Problem details: Using only the entries below, output the lines starting at the one containing "SERVO2: SG90 -> MG996R" and ending at the one containing "SERVO2 pin PWM: GP0 -> GP18", exactly and inclusive of both, omitting the pictures.

Record extracts:
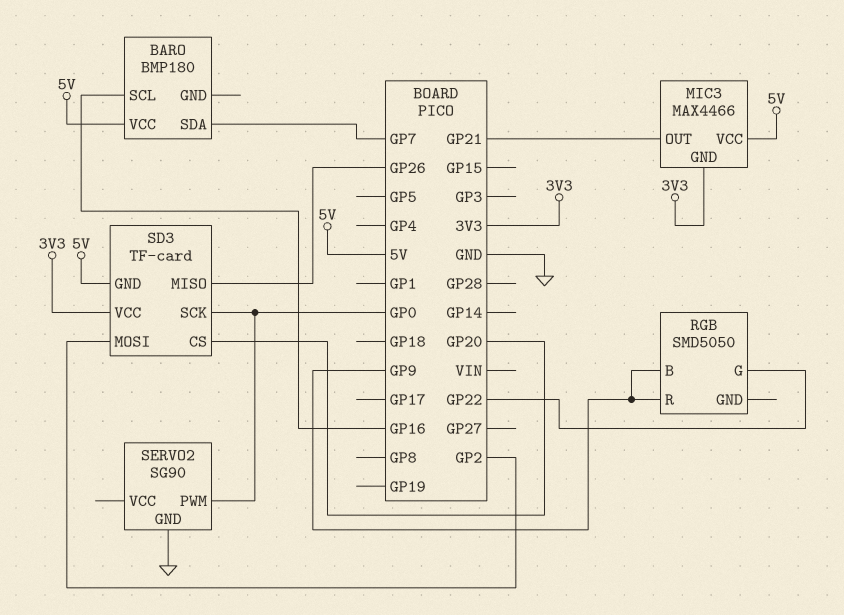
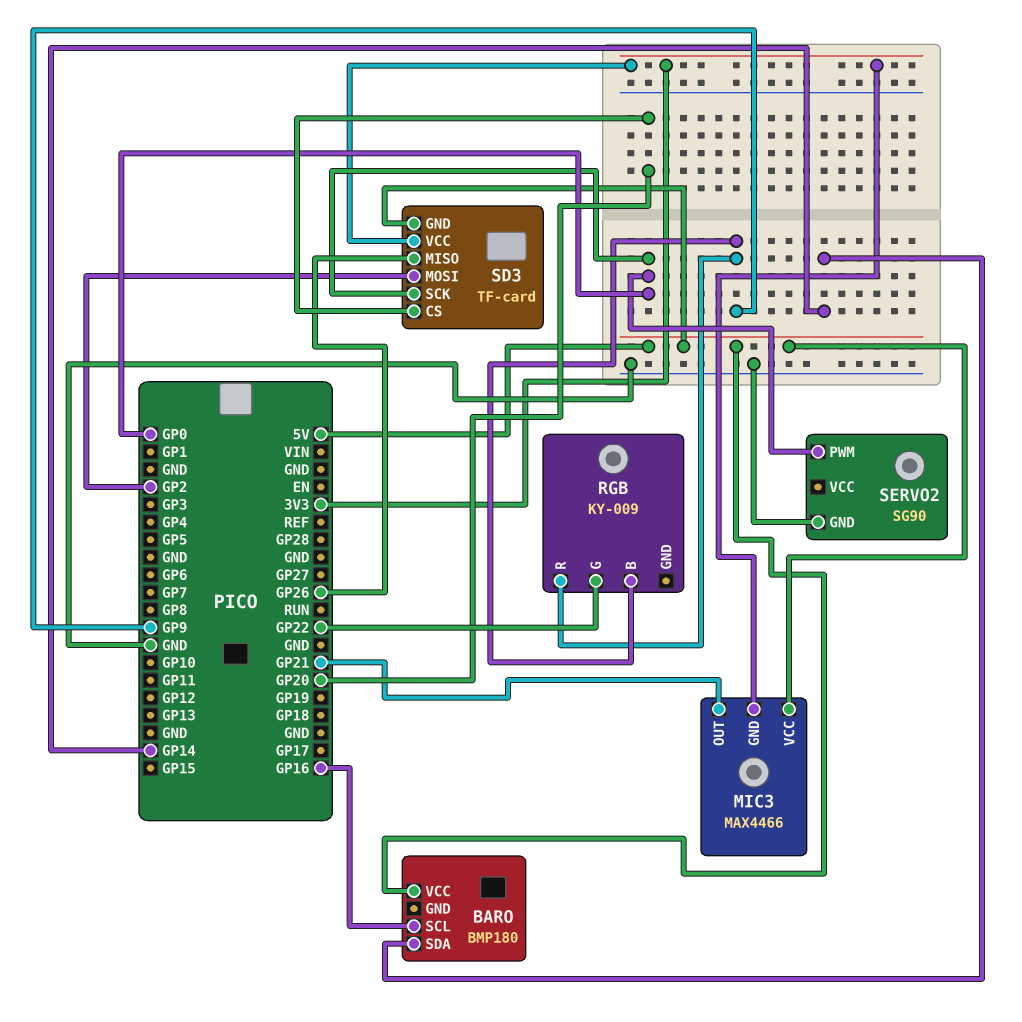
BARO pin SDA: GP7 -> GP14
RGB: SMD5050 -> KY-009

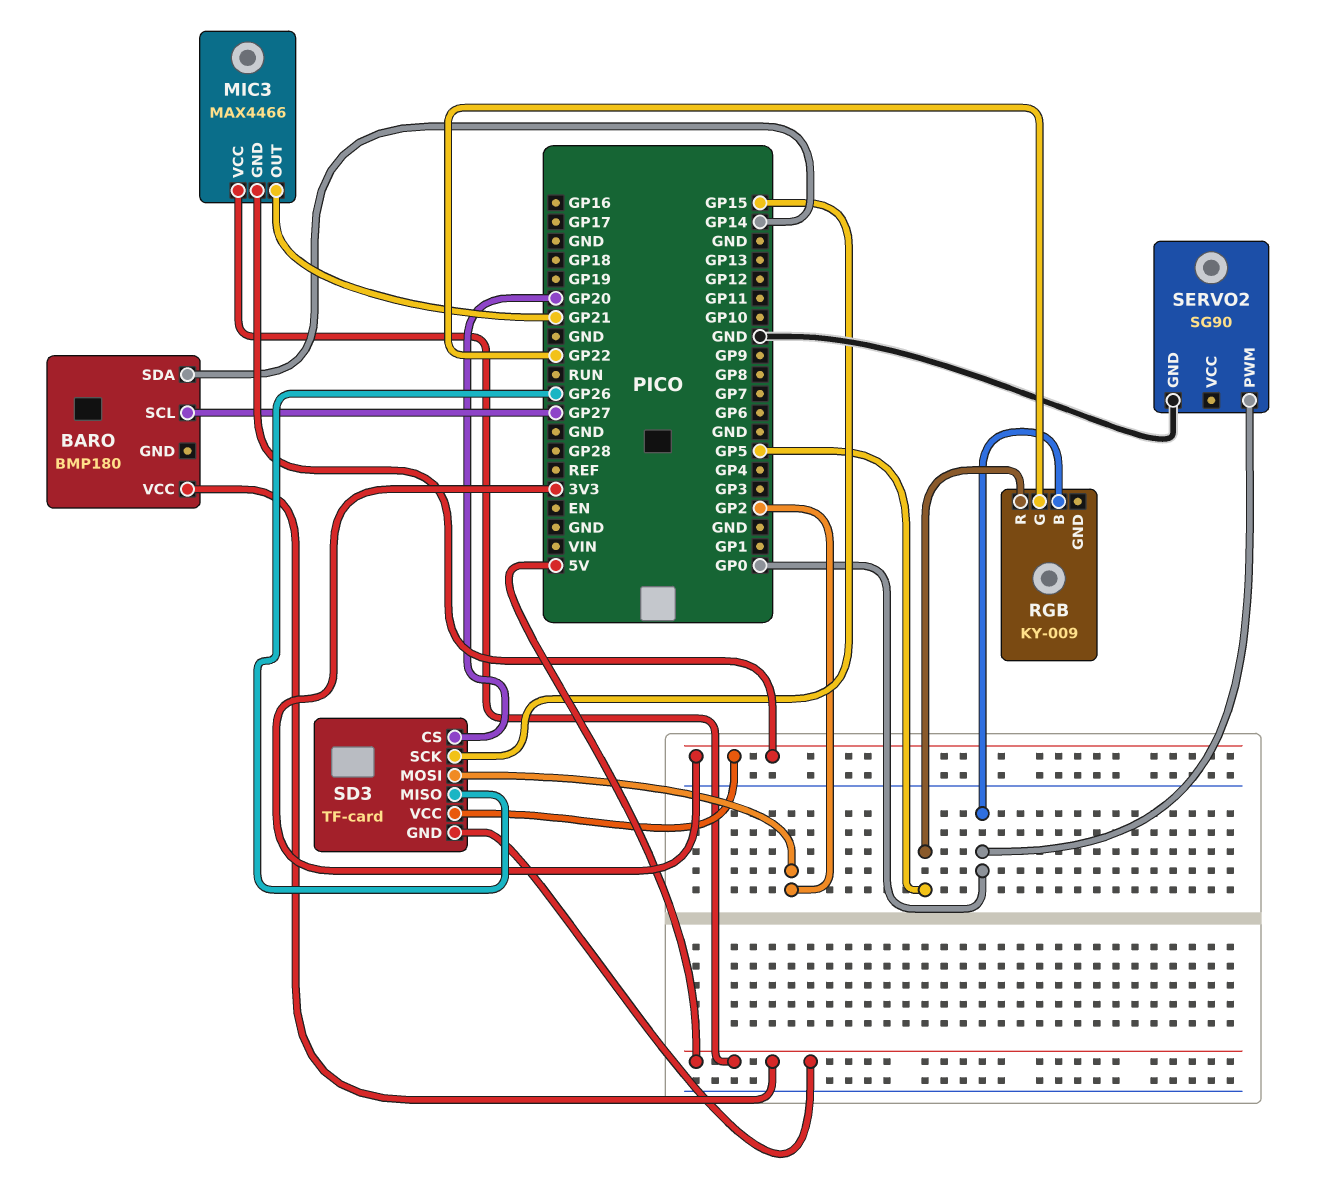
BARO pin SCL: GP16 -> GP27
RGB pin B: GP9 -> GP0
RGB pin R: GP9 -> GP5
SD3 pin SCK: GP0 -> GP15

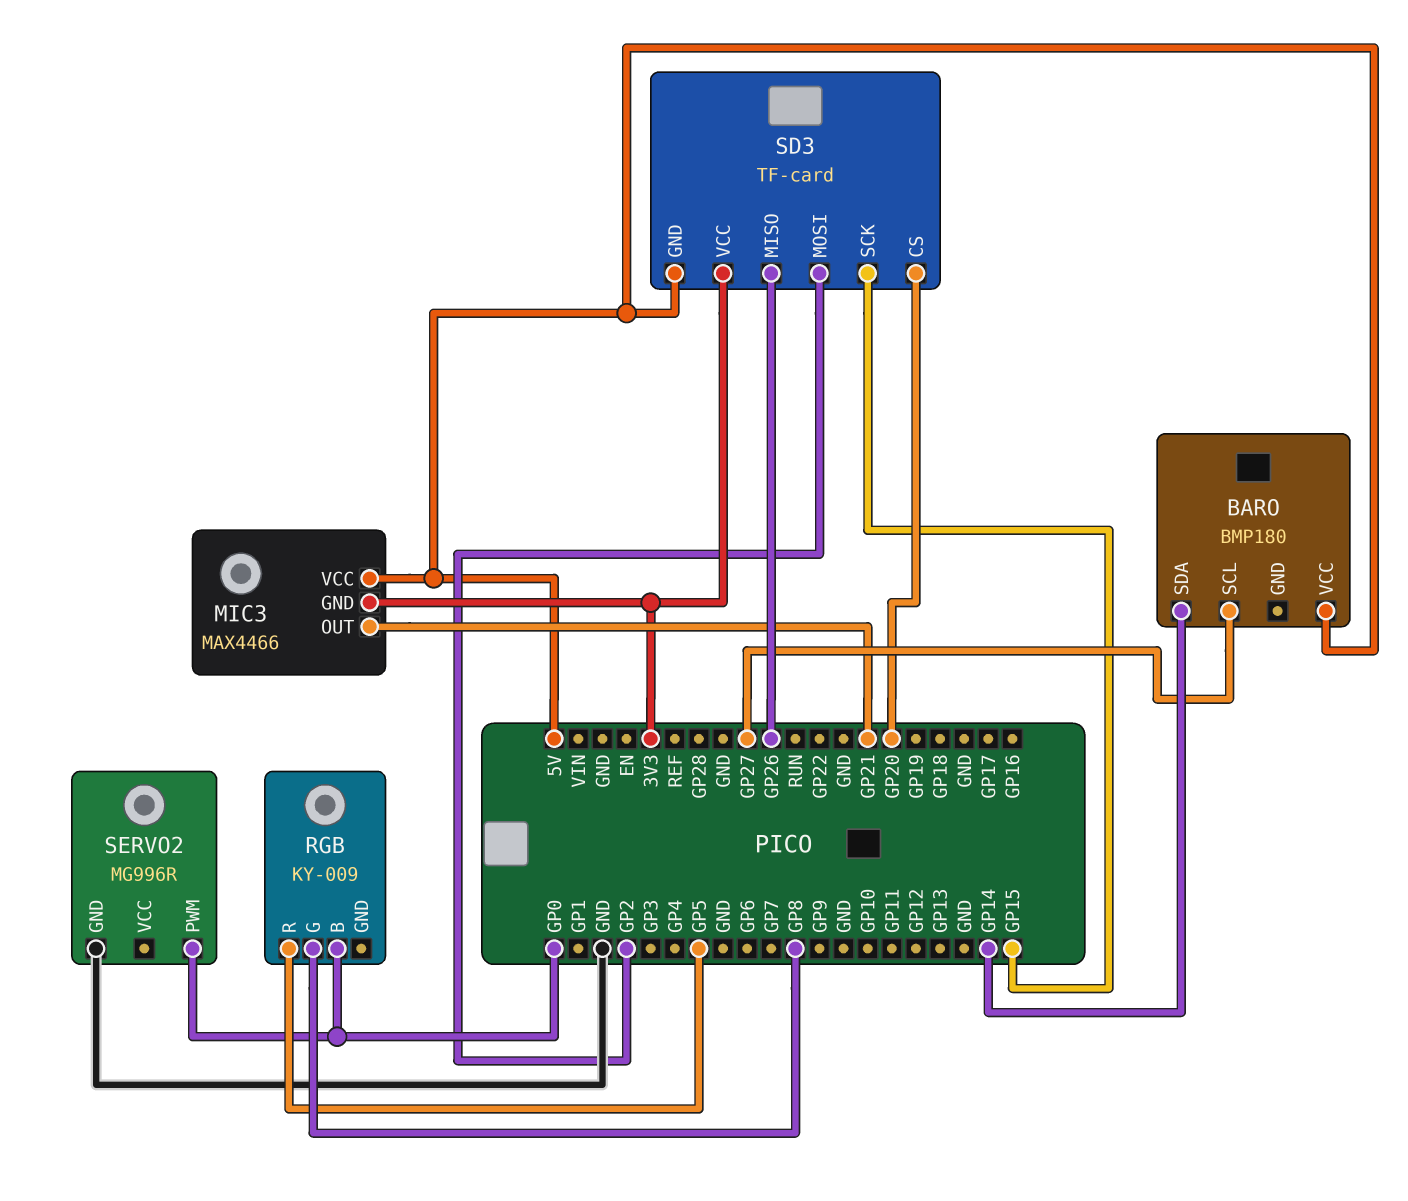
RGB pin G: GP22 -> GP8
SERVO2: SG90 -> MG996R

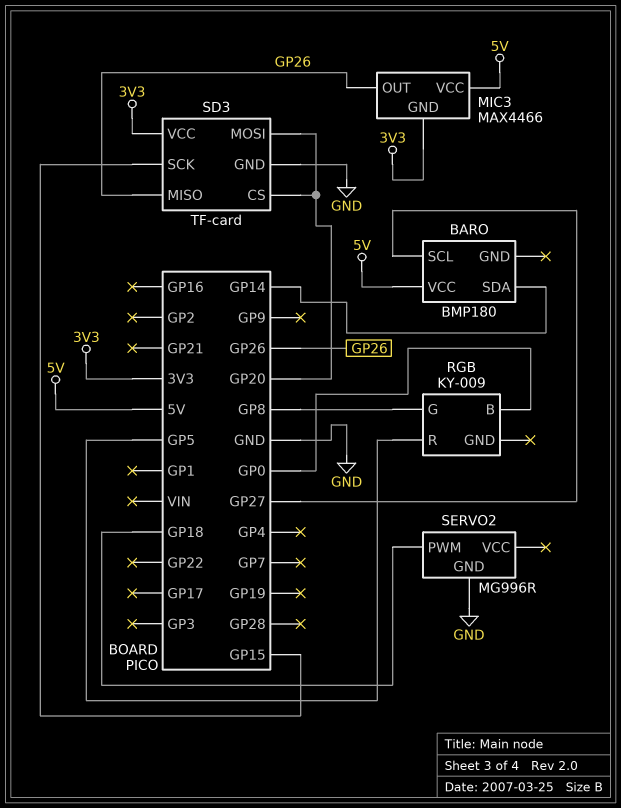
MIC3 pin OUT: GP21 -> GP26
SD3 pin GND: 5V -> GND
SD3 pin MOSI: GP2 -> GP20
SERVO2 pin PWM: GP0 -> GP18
---
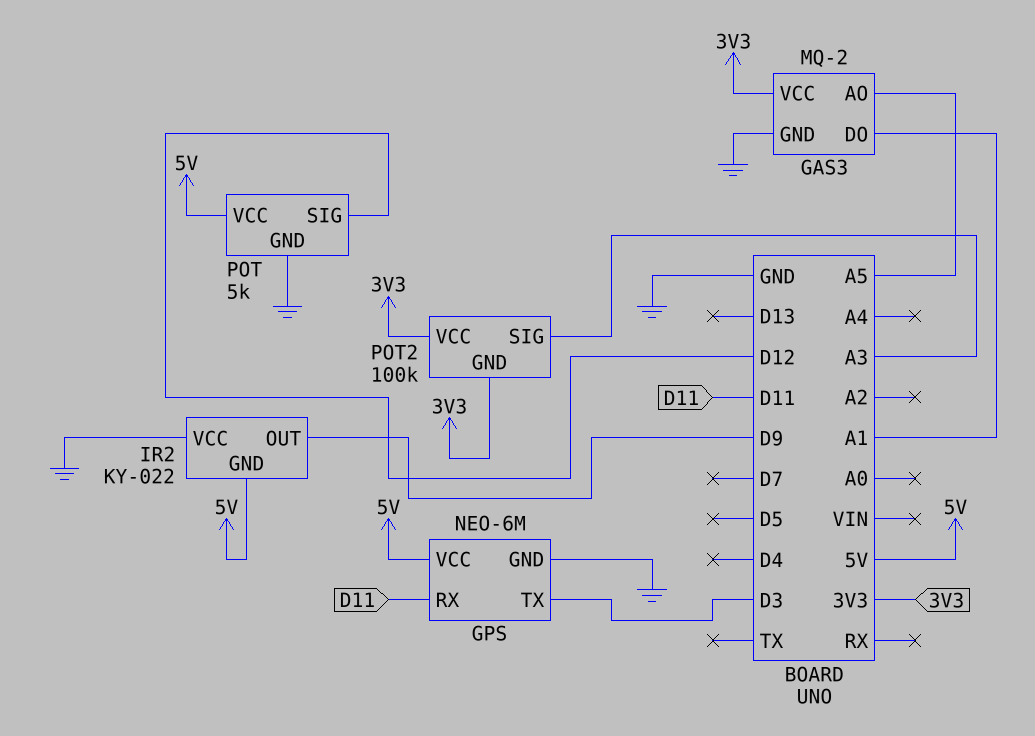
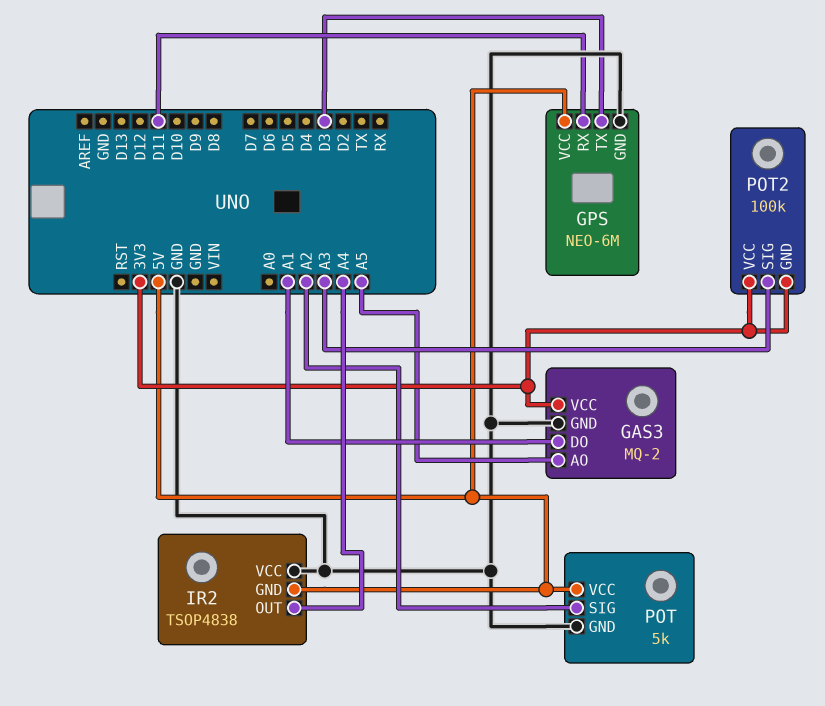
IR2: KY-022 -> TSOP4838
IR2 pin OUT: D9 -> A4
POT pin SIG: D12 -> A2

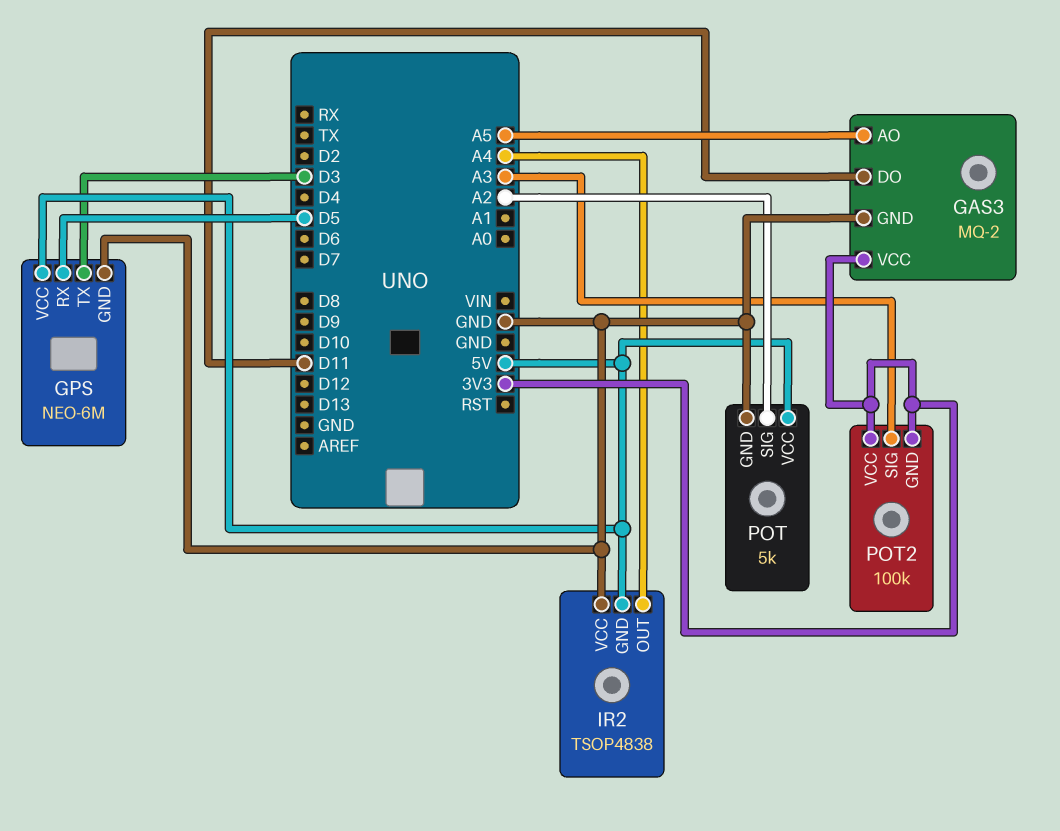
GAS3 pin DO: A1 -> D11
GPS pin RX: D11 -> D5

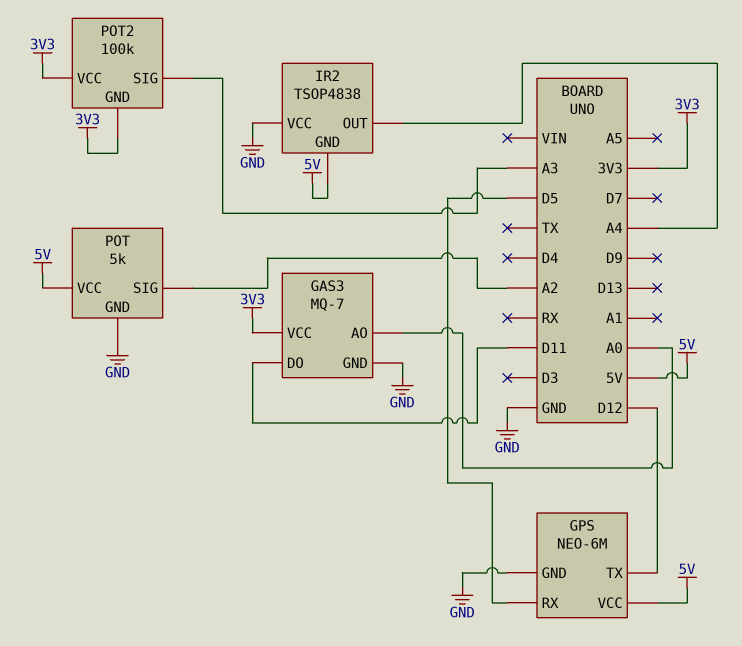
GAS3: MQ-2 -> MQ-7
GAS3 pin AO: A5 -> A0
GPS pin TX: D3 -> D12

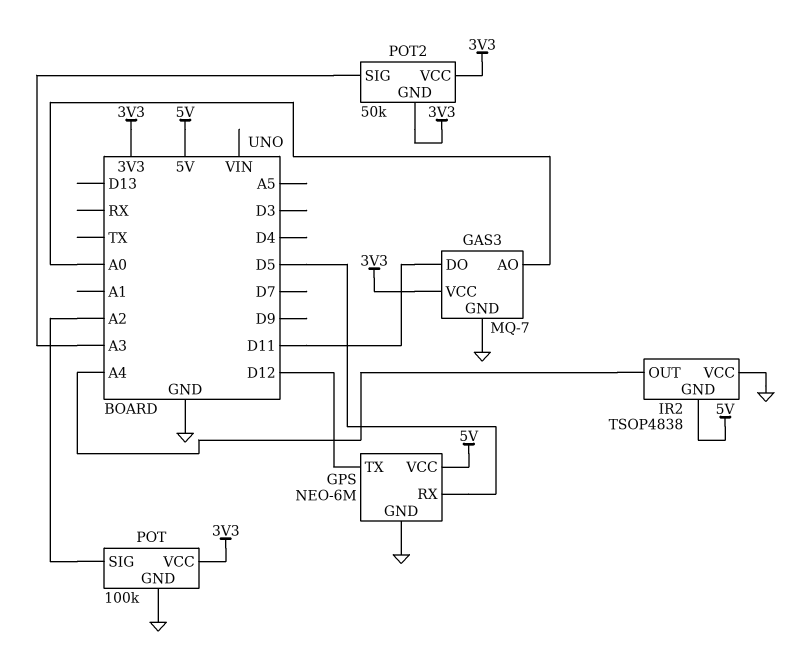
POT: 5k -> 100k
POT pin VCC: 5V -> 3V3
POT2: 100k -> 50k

Response box:
SERVO2: SG90 -> MG996R

MIC3 pin OUT: GP21 -> GP26
SD3 pin GND: 5V -> GND
SD3 pin MOSI: GP2 -> GP20
SERVO2 pin PWM: GP0 -> GP18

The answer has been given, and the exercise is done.